(Object change descriptions)

· · · ·

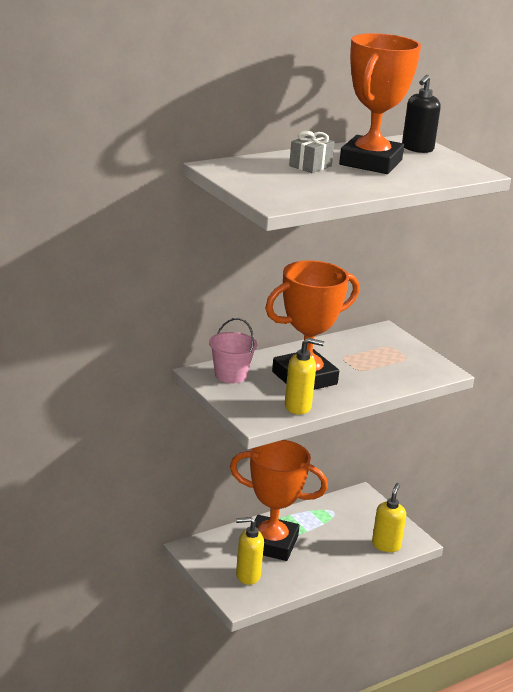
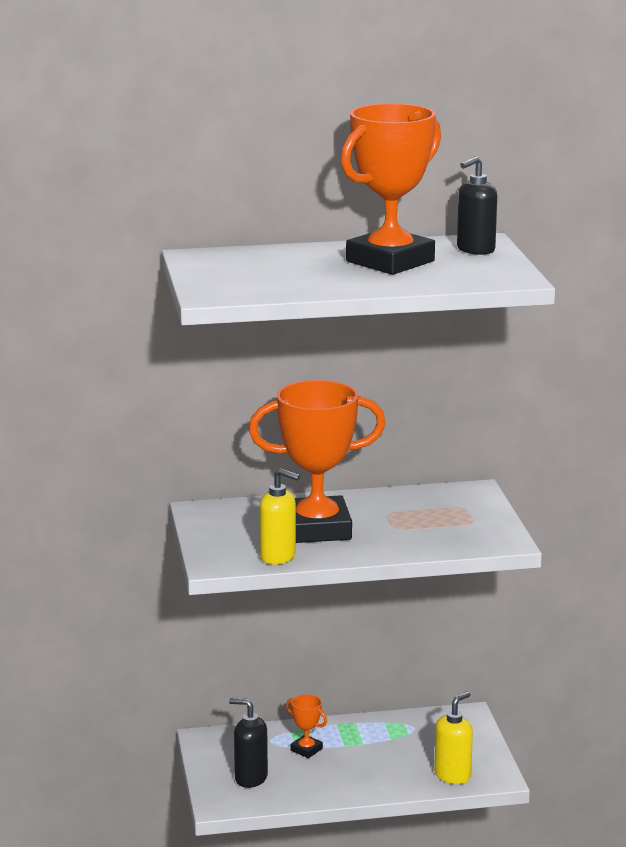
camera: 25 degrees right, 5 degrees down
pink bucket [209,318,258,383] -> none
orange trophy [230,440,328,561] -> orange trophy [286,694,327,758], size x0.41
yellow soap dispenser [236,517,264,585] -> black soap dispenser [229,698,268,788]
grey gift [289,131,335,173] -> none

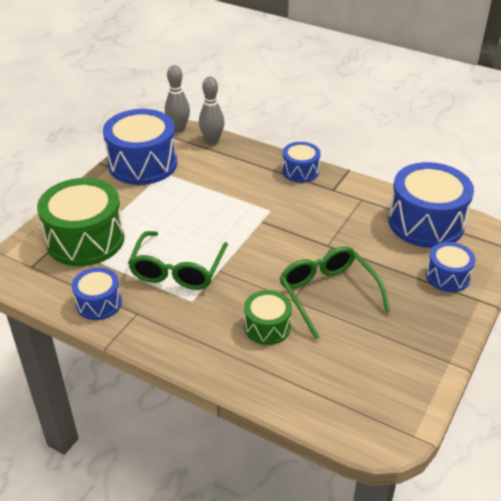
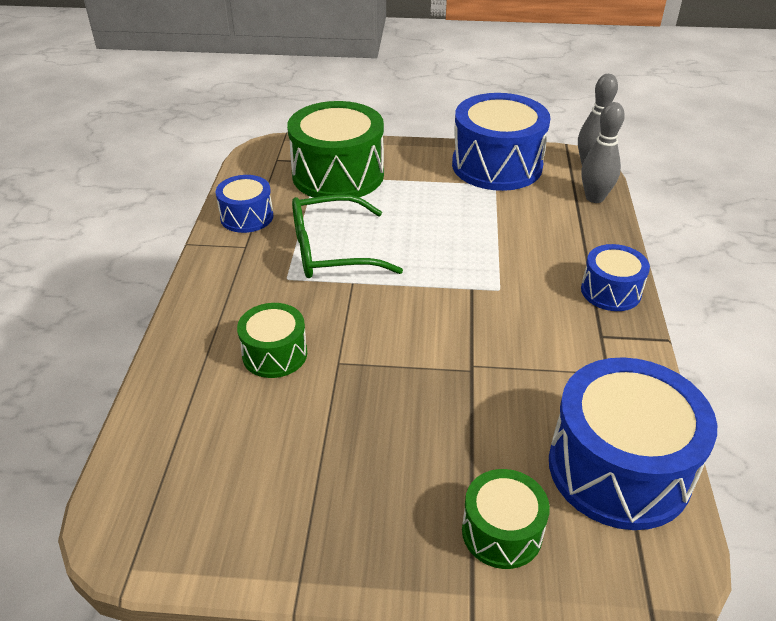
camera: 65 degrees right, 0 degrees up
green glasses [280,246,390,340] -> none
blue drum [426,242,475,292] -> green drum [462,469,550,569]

· · · ·

### Task details
Excluding every picture, write out each record word for word.

### Task response
camera: 25 degrees right, 5 degrees down
pink bucket [209,318,258,383] -> none
orange trophy [230,440,328,561] -> orange trophy [286,694,327,758], size x0.41
yellow soap dispenser [236,517,264,585] -> black soap dispenser [229,698,268,788]
grey gift [289,131,335,173] -> none

camera: 65 degrees right, 0 degrees up
green glasses [280,246,390,340] -> none
blue drum [426,242,475,292] -> green drum [462,469,550,569]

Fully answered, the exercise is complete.